Below is a listing from which only part is wanted; return exactly the lines from the one with "insert: truck/white (499 105 567 214)" up to and including the one with "camera: 65 degrees left, 5 degrees up".

---

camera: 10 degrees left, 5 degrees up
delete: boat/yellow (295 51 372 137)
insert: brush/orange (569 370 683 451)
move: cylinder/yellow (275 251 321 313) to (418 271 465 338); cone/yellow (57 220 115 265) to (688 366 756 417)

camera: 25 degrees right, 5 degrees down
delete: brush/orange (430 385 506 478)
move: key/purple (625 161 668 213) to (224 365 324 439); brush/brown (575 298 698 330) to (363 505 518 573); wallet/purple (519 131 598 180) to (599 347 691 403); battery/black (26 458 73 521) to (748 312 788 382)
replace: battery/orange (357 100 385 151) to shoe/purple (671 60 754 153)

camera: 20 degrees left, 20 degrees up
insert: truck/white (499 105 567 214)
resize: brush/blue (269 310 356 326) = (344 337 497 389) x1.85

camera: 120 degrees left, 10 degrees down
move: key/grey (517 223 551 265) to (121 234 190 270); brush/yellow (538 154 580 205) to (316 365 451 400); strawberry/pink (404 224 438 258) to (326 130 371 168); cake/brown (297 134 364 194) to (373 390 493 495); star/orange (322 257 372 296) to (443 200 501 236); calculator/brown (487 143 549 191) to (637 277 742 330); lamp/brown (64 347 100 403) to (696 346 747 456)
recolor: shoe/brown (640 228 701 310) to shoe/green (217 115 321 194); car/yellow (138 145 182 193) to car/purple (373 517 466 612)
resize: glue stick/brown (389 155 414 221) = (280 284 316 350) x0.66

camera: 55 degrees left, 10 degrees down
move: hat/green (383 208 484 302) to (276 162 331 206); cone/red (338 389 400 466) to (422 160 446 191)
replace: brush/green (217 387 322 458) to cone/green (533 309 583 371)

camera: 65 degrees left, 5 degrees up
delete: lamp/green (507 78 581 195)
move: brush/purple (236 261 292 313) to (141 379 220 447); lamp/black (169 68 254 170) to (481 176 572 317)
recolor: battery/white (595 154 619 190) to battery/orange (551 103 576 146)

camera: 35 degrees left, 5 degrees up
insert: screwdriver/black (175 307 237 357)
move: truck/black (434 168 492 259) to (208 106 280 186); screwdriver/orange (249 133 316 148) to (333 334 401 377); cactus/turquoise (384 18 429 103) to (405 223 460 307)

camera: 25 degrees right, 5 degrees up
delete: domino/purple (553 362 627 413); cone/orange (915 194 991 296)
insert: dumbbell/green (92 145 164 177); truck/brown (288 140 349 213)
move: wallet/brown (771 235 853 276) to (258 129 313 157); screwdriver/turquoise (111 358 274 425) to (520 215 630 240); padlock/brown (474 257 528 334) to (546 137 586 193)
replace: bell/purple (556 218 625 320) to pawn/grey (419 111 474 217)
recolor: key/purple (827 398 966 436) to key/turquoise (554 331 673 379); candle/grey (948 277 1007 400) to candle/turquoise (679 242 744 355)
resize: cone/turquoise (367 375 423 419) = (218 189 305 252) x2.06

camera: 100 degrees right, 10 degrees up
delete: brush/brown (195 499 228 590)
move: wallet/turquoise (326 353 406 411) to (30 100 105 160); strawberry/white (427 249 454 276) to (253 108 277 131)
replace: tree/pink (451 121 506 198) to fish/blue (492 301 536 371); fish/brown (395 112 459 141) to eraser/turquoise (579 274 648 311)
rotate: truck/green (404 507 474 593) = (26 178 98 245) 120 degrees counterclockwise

---

RESPONSE AREA:
insert: truck/white (499 105 567 214)
resize: brush/blue (269 310 356 326) = (344 337 497 389) x1.85

camera: 120 degrees left, 10 degrees down
move: key/grey (517 223 551 265) to (121 234 190 270); brush/yellow (538 154 580 205) to (316 365 451 400); strawberry/pink (404 224 438 258) to (326 130 371 168); cake/brown (297 134 364 194) to (373 390 493 495); star/orange (322 257 372 296) to (443 200 501 236); calculator/brown (487 143 549 191) to (637 277 742 330); lamp/brown (64 347 100 403) to (696 346 747 456)
recolor: shoe/brown (640 228 701 310) to shoe/green (217 115 321 194); car/yellow (138 145 182 193) to car/purple (373 517 466 612)
resize: glue stick/brown (389 155 414 221) = (280 284 316 350) x0.66

camera: 55 degrees left, 10 degrees down
move: hat/green (383 208 484 302) to (276 162 331 206); cone/red (338 389 400 466) to (422 160 446 191)
replace: brush/green (217 387 322 458) to cone/green (533 309 583 371)

camera: 65 degrees left, 5 degrees up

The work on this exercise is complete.